Task goal
Exclude the pictures and set down, unaltered, the lines from the one that holds "(emerald) 734, 393" through the end of the data.

Data provided
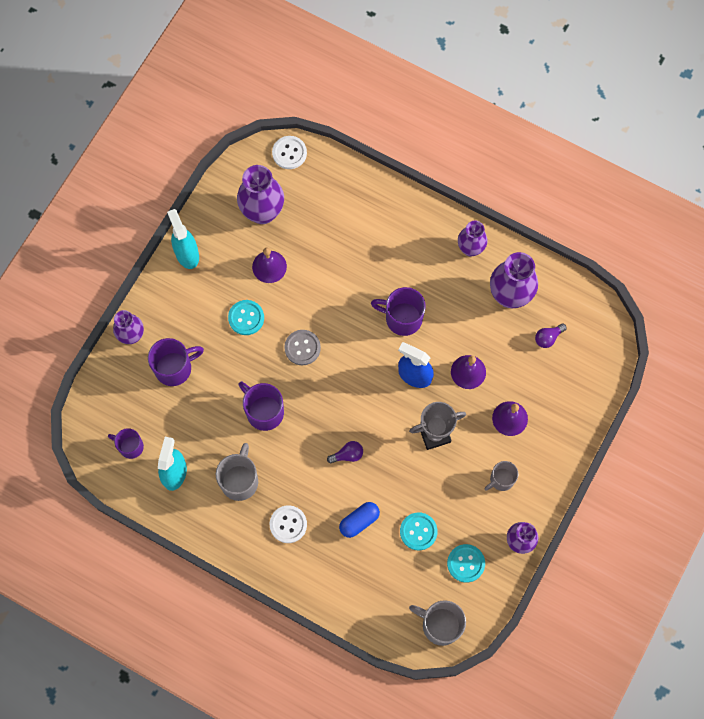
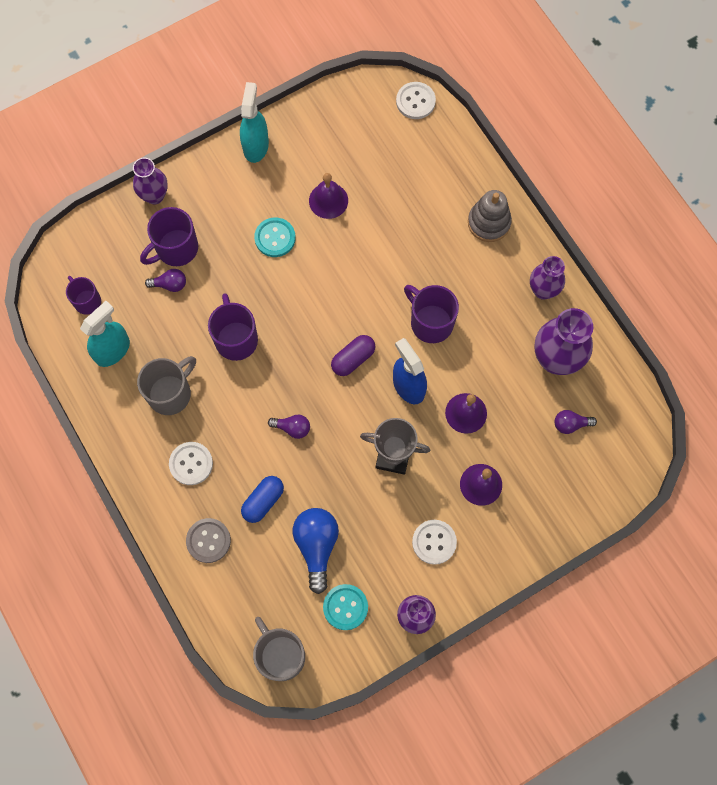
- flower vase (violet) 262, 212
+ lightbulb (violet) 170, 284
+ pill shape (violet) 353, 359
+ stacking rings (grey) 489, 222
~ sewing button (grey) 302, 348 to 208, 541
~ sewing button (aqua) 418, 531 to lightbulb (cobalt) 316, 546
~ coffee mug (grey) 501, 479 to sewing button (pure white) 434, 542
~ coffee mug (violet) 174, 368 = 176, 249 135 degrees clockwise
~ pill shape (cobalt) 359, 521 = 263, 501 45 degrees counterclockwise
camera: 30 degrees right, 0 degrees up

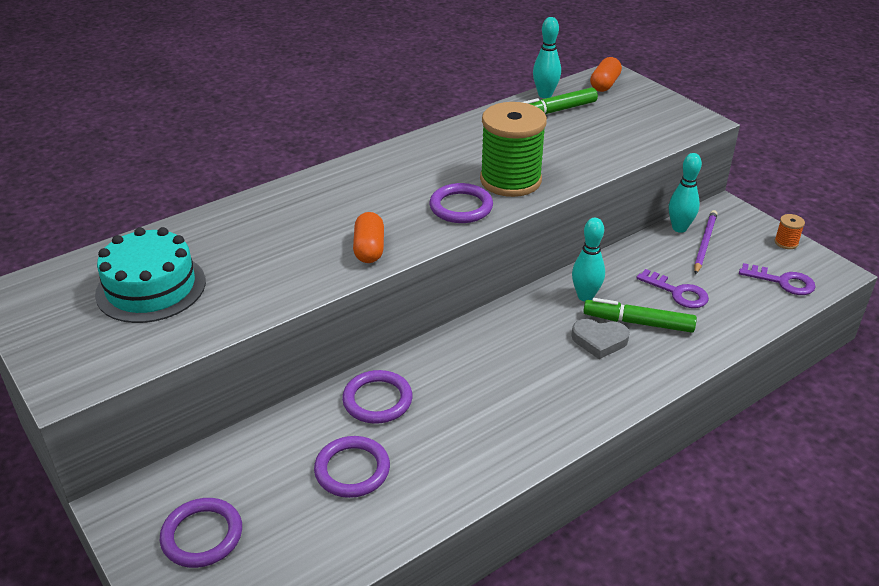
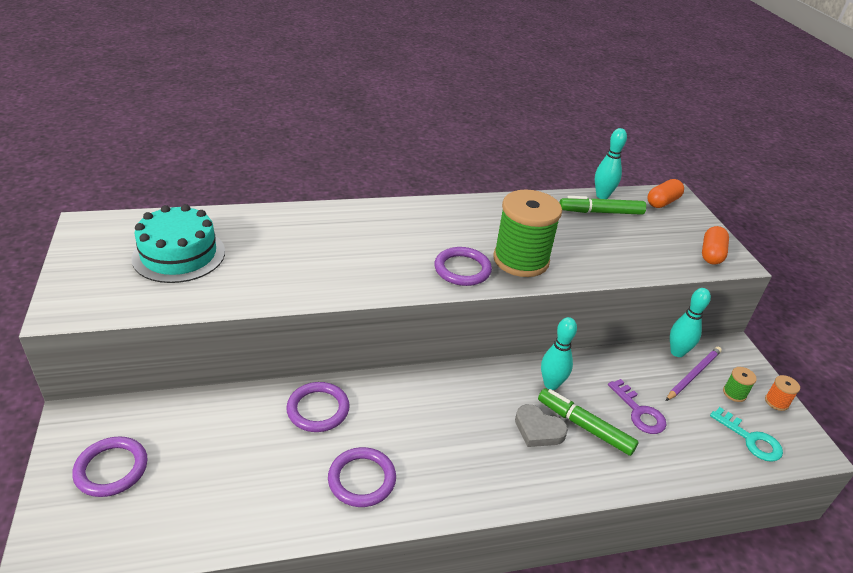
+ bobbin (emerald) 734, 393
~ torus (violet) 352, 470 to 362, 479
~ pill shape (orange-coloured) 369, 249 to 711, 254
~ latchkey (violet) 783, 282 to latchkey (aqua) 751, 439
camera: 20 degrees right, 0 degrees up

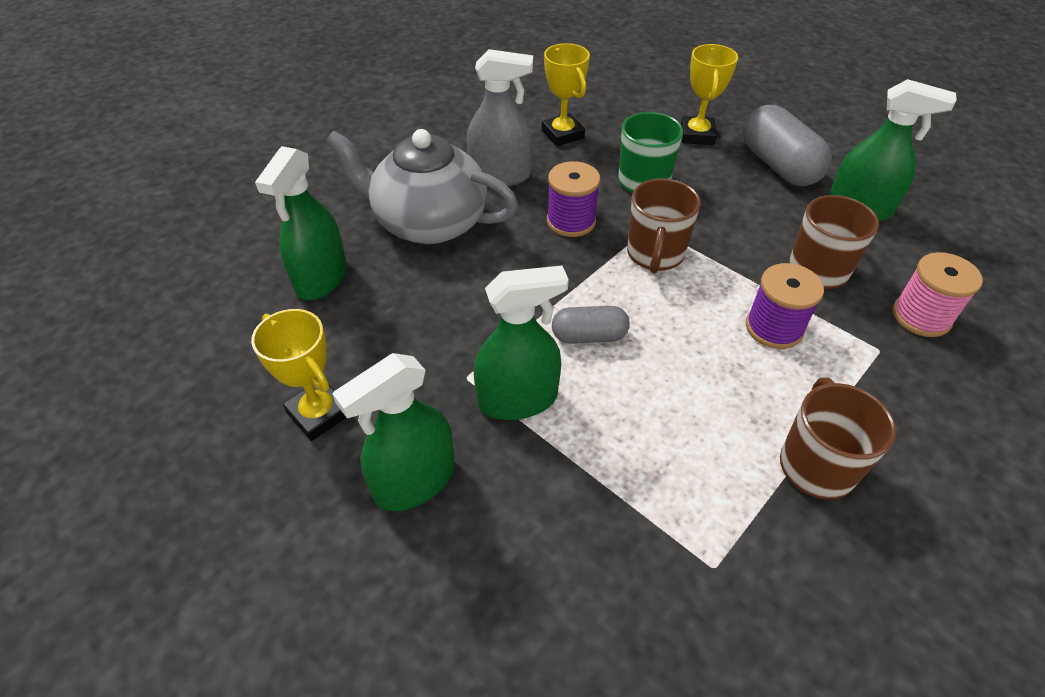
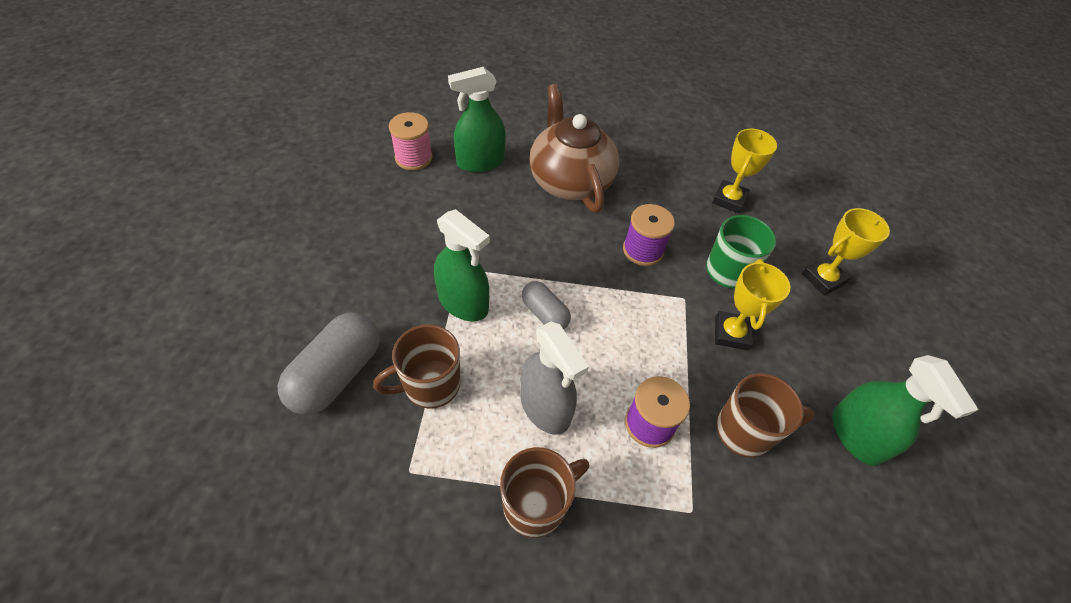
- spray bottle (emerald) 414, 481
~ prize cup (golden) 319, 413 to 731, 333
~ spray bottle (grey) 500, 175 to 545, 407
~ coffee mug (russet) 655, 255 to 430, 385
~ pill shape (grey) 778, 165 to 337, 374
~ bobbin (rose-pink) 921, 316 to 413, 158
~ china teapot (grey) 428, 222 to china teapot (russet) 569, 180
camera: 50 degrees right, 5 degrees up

Task solution
+ bobbin (emerald) 734, 393
~ torus (violet) 352, 470 to 362, 479
~ pill shape (orange-coloured) 369, 249 to 711, 254
~ latchkey (violet) 783, 282 to latchkey (aqua) 751, 439
camera: 20 degrees right, 0 degrees up

- spray bottle (emerald) 414, 481
~ prize cup (golden) 319, 413 to 731, 333
~ spray bottle (grey) 500, 175 to 545, 407
~ coffee mug (russet) 655, 255 to 430, 385
~ pill shape (grey) 778, 165 to 337, 374
~ bobbin (rose-pink) 921, 316 to 413, 158
~ china teapot (grey) 428, 222 to china teapot (russet) 569, 180
camera: 50 degrees right, 5 degrees up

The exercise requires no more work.